* **Exercise inputs**:
....................

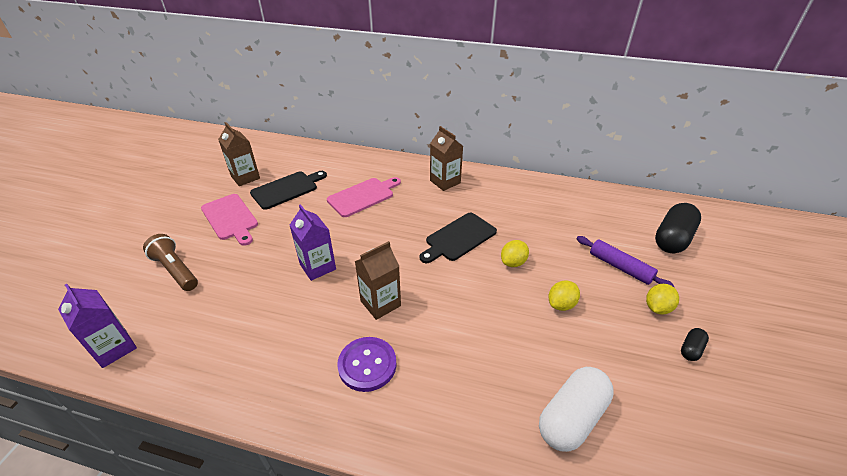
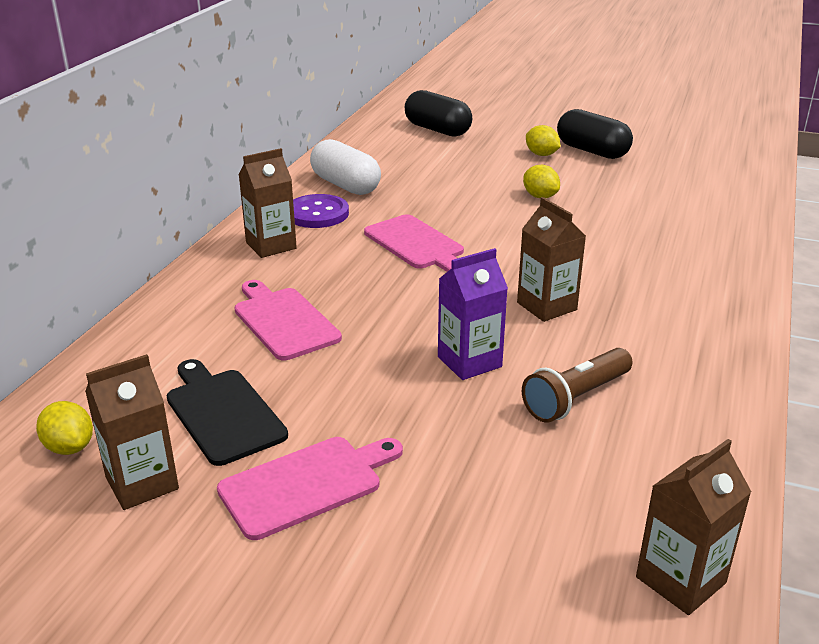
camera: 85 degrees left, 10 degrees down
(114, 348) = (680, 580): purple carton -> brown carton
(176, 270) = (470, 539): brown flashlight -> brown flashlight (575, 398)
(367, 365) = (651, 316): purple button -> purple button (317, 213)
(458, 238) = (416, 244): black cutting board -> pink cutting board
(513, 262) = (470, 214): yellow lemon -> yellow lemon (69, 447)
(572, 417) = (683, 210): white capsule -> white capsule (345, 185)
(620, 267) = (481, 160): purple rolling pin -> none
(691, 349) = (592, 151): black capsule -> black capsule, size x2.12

....................

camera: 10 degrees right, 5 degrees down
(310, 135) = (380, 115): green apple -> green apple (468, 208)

....................

* **What you should do**: Please reproduce, exactly as they appear above, the lines from the line containing "camera: 10 degrees right, 5 degrees down" up to and including the line containing "(310, 135) = (380, 115): green".

* **Task output**:
camera: 10 degrees right, 5 degrees down
(310, 135) = (380, 115): green apple -> green apple (468, 208)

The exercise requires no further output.